* _Entries drawn from a collection_
========================================================================

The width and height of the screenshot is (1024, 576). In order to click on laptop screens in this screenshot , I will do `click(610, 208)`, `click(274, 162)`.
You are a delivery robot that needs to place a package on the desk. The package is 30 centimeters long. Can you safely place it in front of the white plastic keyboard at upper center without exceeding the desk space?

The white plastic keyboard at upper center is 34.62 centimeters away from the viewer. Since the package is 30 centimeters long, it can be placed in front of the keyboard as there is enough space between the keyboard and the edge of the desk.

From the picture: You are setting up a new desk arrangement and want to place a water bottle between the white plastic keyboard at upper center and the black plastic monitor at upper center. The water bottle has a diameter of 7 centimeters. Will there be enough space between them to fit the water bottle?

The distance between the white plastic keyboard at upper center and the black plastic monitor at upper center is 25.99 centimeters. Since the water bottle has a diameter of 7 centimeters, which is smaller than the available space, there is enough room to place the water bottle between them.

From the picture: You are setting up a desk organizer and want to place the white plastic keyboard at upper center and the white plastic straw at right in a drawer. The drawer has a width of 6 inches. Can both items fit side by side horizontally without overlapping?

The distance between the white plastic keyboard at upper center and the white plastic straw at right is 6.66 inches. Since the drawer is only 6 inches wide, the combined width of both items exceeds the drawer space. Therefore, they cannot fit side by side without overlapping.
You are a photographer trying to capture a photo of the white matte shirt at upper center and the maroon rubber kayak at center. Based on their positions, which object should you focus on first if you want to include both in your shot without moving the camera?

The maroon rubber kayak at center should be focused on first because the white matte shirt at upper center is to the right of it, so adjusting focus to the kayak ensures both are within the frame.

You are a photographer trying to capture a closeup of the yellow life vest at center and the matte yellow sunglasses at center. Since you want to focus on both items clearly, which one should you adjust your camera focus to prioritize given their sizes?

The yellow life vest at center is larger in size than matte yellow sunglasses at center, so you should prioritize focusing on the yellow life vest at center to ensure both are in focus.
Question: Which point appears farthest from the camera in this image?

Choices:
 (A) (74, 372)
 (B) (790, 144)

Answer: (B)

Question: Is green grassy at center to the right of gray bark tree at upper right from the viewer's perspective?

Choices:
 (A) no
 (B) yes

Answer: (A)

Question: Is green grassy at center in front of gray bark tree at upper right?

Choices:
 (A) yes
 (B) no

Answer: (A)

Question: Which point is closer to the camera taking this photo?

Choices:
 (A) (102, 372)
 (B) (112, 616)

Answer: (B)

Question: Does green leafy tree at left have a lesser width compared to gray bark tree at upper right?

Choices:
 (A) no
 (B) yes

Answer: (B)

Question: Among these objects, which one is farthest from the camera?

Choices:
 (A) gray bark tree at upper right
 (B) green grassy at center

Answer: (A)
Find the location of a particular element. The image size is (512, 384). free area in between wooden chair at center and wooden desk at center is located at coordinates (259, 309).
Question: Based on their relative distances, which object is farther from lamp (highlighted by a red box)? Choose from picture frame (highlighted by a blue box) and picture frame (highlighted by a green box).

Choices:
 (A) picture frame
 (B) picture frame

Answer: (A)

========================================================================

* _The exercise_
Retype all of the data above line for line, keeping every character the same.

* _Full output_
The width and height of the screenshot is (1024, 576). In order to click on laptop screens in this screenshot , I will do `click(610, 208)`, `click(274, 162)`.
You are a delivery robot that needs to place a package on the desk. The package is 30 centimeters long. Can you safely place it in front of the white plastic keyboard at upper center without exceeding the desk space?

The white plastic keyboard at upper center is 34.62 centimeters away from the viewer. Since the package is 30 centimeters long, it can be placed in front of the keyboard as there is enough space between the keyboard and the edge of the desk.

From the picture: You are setting up a new desk arrangement and want to place a water bottle between the white plastic keyboard at upper center and the black plastic monitor at upper center. The water bottle has a diameter of 7 centimeters. Will there be enough space between them to fit the water bottle?

The distance between the white plastic keyboard at upper center and the black plastic monitor at upper center is 25.99 centimeters. Since the water bottle has a diameter of 7 centimeters, which is smaller than the available space, there is enough room to place the water bottle between them.

From the picture: You are setting up a desk organizer and want to place the white plastic keyboard at upper center and the white plastic straw at right in a drawer. The drawer has a width of 6 inches. Can both items fit side by side horizontally without overlapping?

The distance between the white plastic keyboard at upper center and the white plastic straw at right is 6.66 inches. Since the drawer is only 6 inches wide, the combined width of both items exceeds the drawer space. Therefore, they cannot fit side by side without overlapping.
You are a photographer trying to capture a photo of the white matte shirt at upper center and the maroon rubber kayak at center. Based on their positions, which object should you focus on first if you want to include both in your shot without moving the camera?

The maroon rubber kayak at center should be focused on first because the white matte shirt at upper center is to the right of it, so adjusting focus to the kayak ensures both are within the frame.

You are a photographer trying to capture a closeup of the yellow life vest at center and the matte yellow sunglasses at center. Since you want to focus on both items clearly, which one should you adjust your camera focus to prioritize given their sizes?

The yellow life vest at center is larger in size than matte yellow sunglasses at center, so you should prioritize focusing on the yellow life vest at center to ensure both are in focus.
Question: Which point appears farthest from the camera in this image?

Choices:
 (A) (74, 372)
 (B) (790, 144)

Answer: (B)

Question: Is green grassy at center to the right of gray bark tree at upper right from the viewer's perspective?

Choices:
 (A) no
 (B) yes

Answer: (A)

Question: Is green grassy at center in front of gray bark tree at upper right?

Choices:
 (A) yes
 (B) no

Answer: (A)

Question: Which point is closer to the camera taking this photo?

Choices:
 (A) (102, 372)
 (B) (112, 616)

Answer: (B)

Question: Does green leafy tree at left have a lesser width compared to gray bark tree at upper right?

Choices:
 (A) no
 (B) yes

Answer: (B)

Question: Among these objects, which one is farthest from the camera?

Choices:
 (A) gray bark tree at upper right
 (B) green grassy at center

Answer: (A)
Find the location of a particular element. The image size is (512, 384). free area in between wooden chair at center and wooden desk at center is located at coordinates (259, 309).
Question: Based on their relative distances, which object is farther from lamp (highlighted by a red box)? Choose from picture frame (highlighted by a blue box) and picture frame (highlighted by a green box).

Choices:
 (A) picture frame
 (B) picture frame

Answer: (A)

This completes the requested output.